▶ PROBLEM STATEMENT: Leaving out the pictures, output each record exactly as it stands.

(Before and after images)
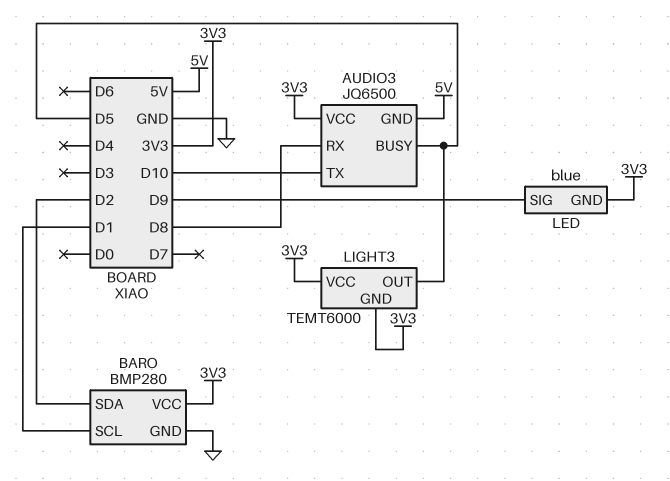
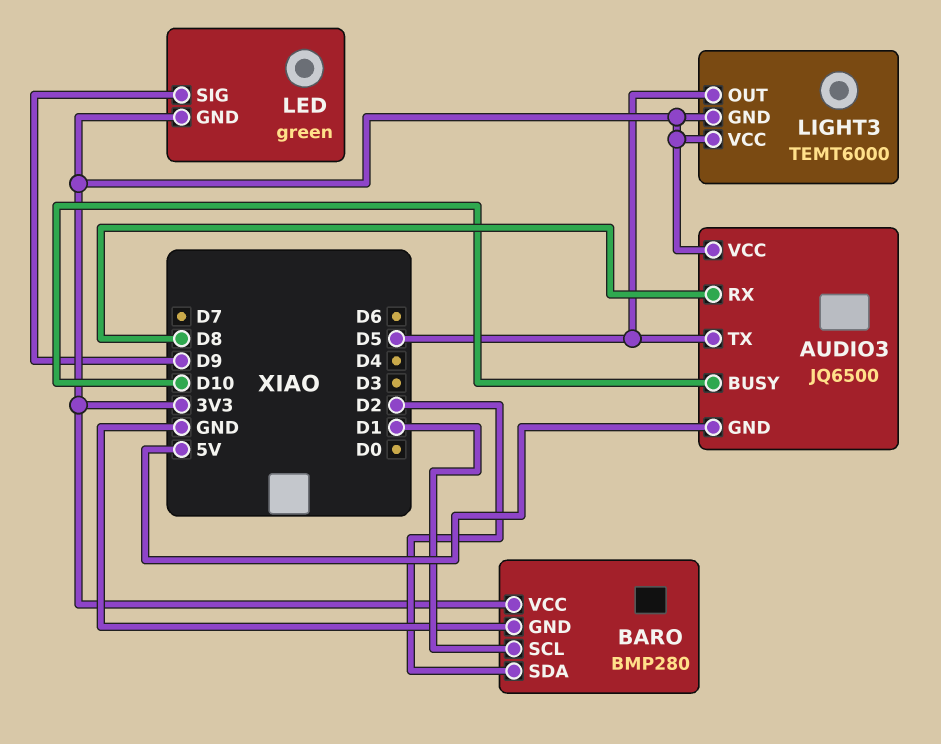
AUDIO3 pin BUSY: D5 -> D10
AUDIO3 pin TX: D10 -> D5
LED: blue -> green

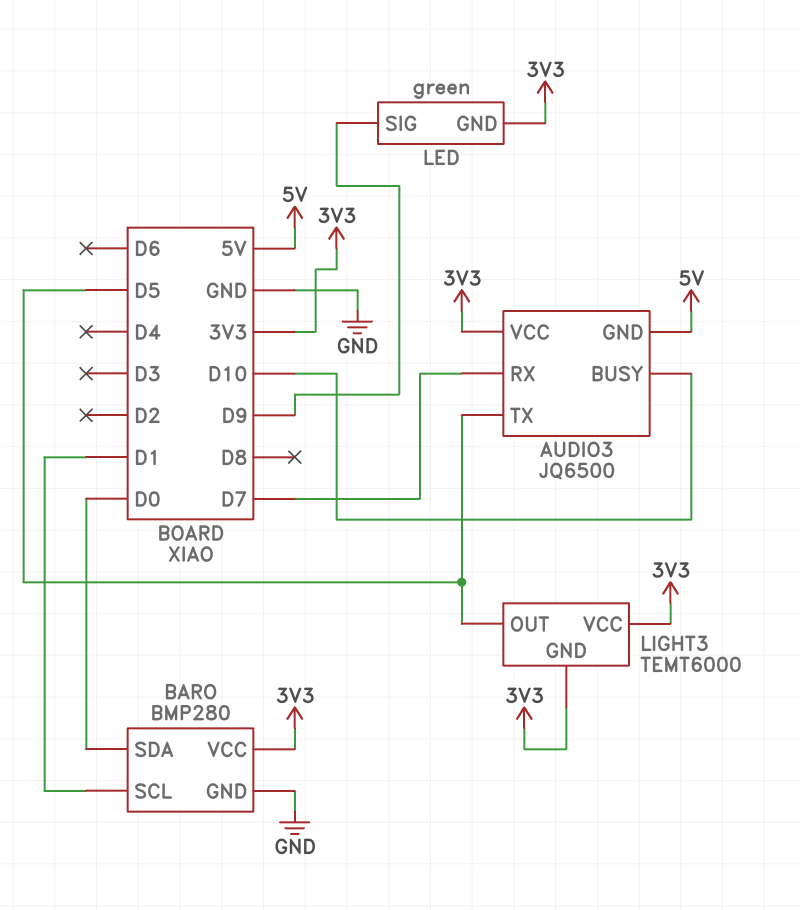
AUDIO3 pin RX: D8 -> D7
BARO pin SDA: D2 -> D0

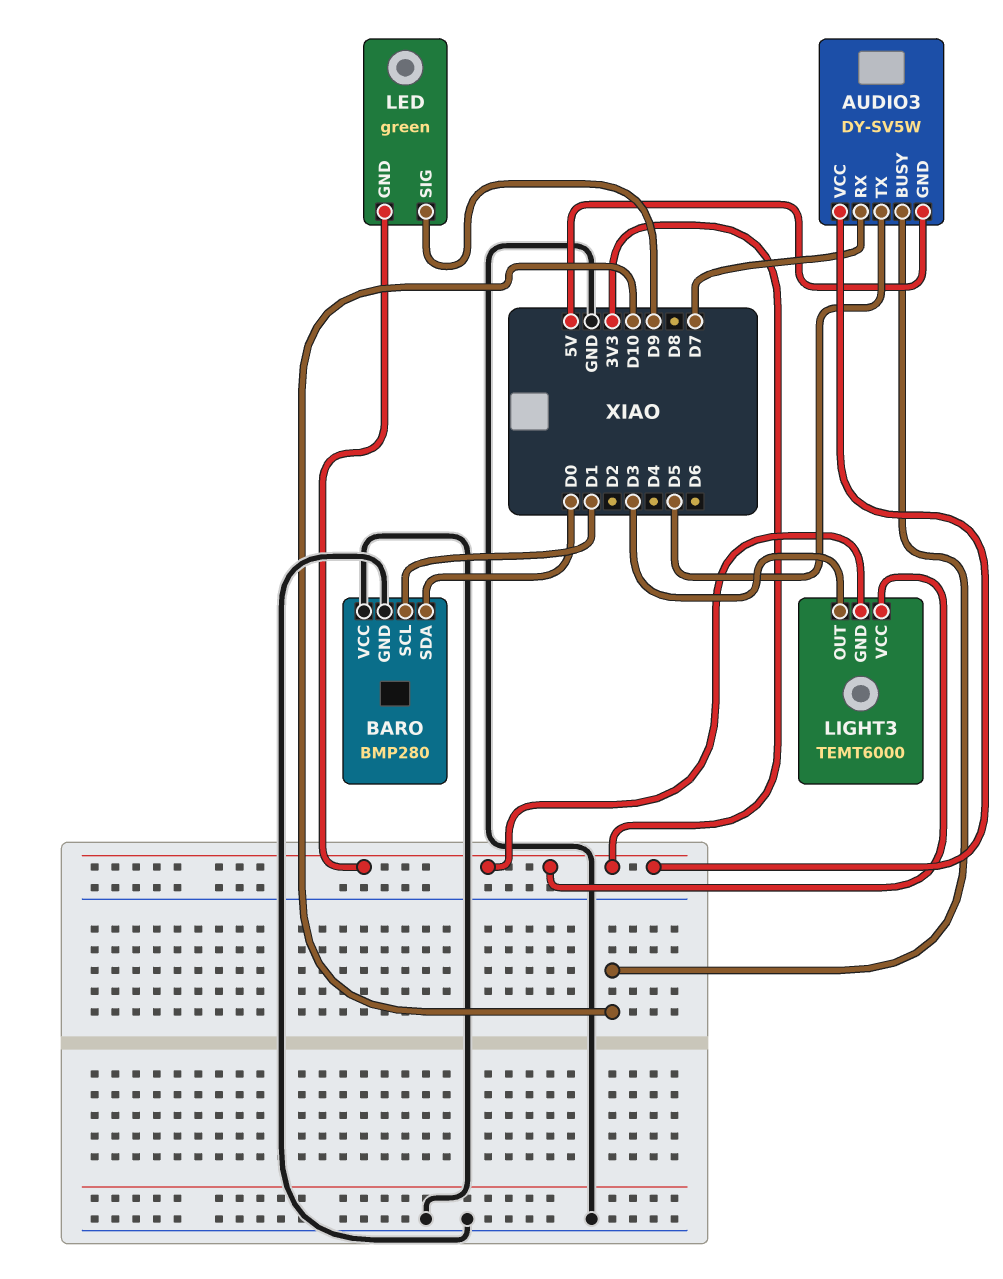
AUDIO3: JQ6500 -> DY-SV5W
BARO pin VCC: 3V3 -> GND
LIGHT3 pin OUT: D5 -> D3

▶ FINAL ANSWER:
AUDIO3 pin BUSY: D5 -> D10
AUDIO3 pin TX: D10 -> D5
LED: blue -> green

AUDIO3 pin RX: D8 -> D7
BARO pin SDA: D2 -> D0

AUDIO3: JQ6500 -> DY-SV5W
BARO pin VCC: 3V3 -> GND
LIGHT3 pin OUT: D5 -> D3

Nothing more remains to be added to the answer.